**** Given data ****
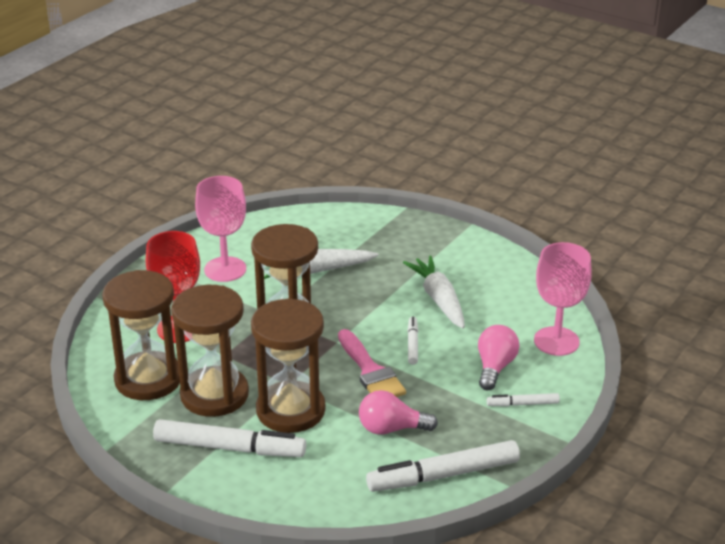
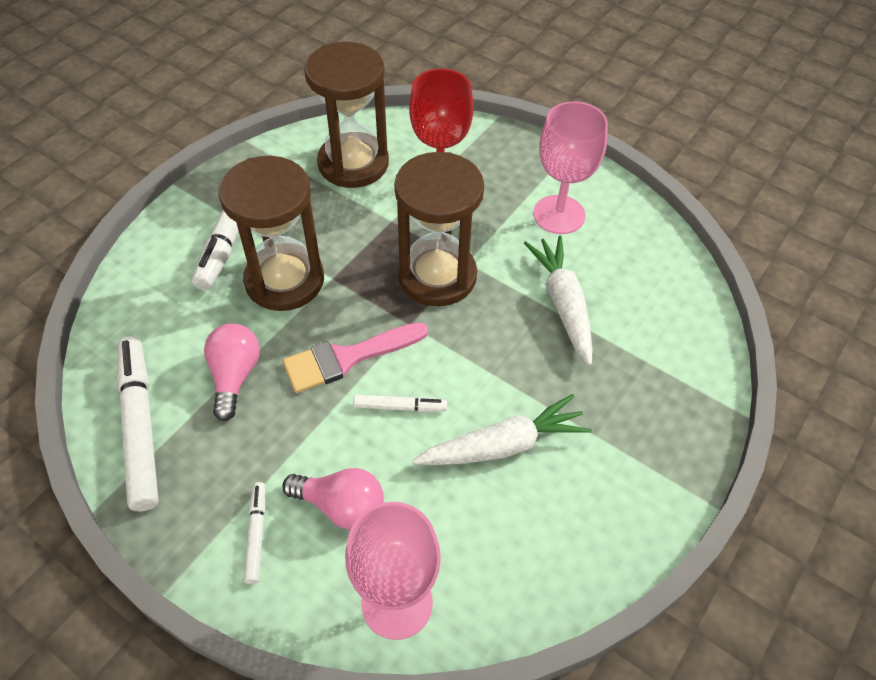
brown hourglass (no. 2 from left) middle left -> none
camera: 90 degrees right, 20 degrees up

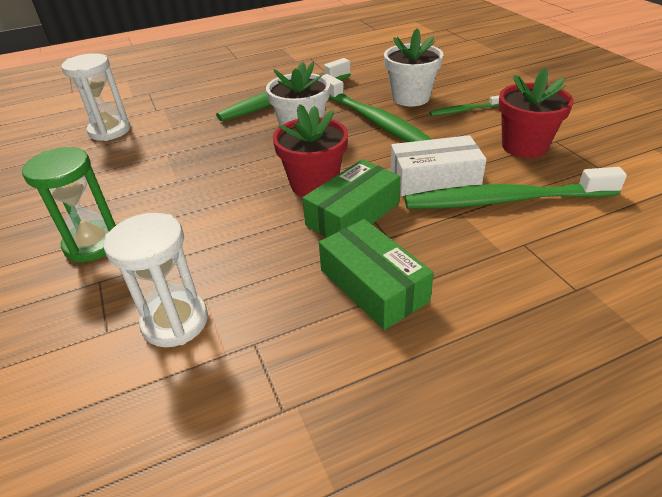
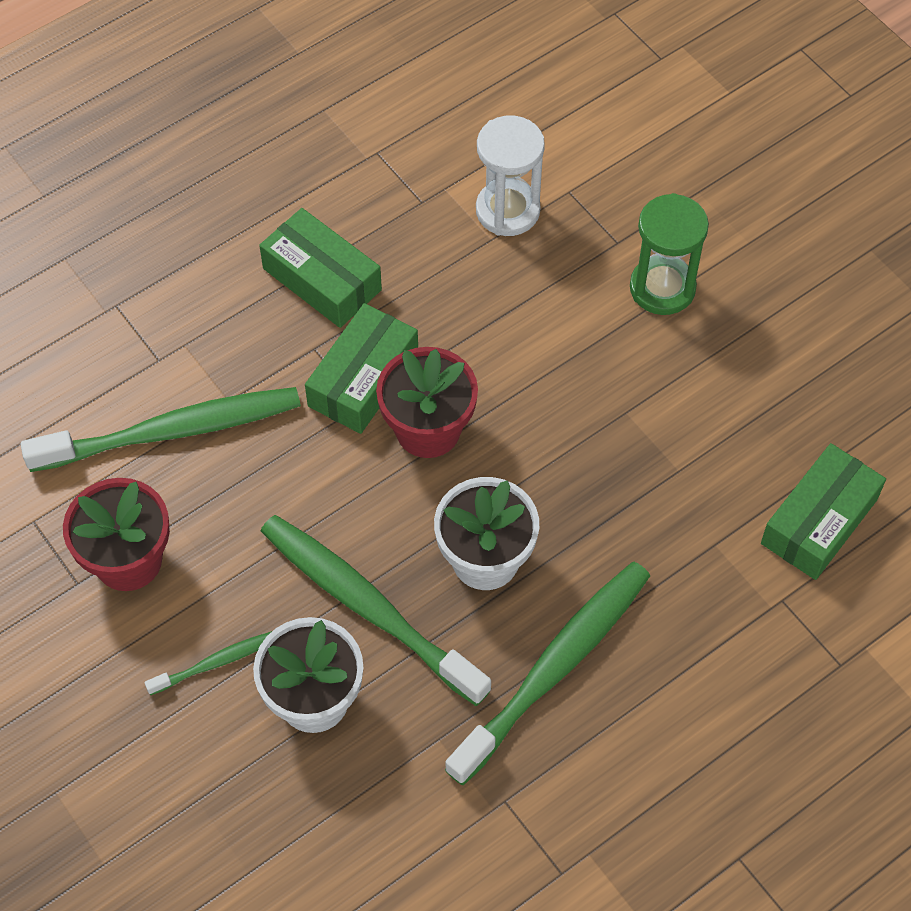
white hourglass (no. 1 from left) top left -> green box (no. 3 from left) middle right
white box top centre -> none
camera: 165 degrees right, 20 degrees up

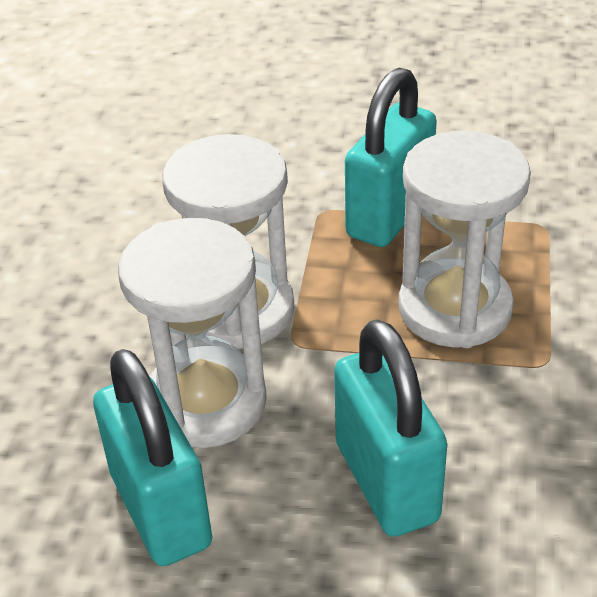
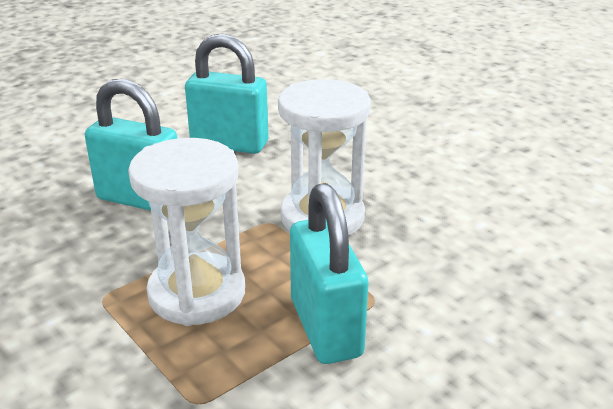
white hourglass (no. 1 from left) middle left -> none
camera: 130 degrees right, 10 degrees down

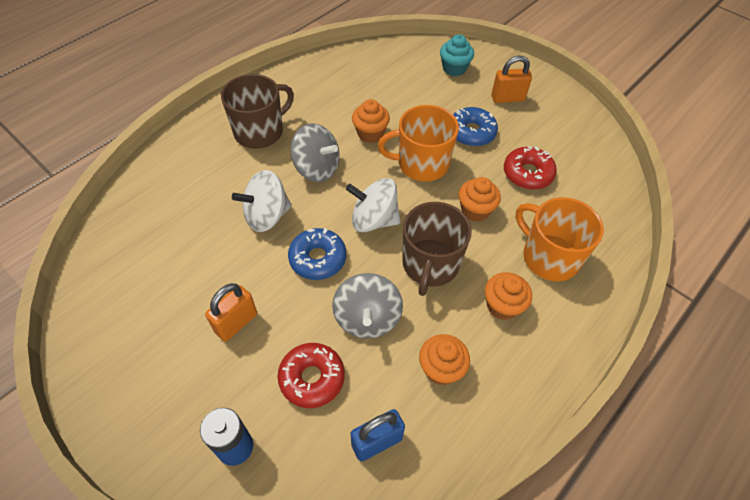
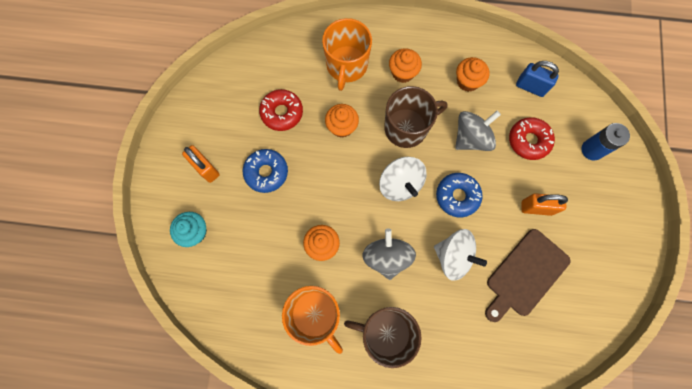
orange mug (no. 1 from left) top centre -> orange mug (no. 1 from left) bottom centre, relocated
none -> brown cutting board bottom right
camera: 125 degrees left, 20 degrees up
****
#### Problem statement
Repeat the lines above, from the one containing "none -> brown cutting board bottom right" to the final line, word for word and with nothing else.

#### Exercise answer
none -> brown cutting board bottom right
camera: 125 degrees left, 20 degrees up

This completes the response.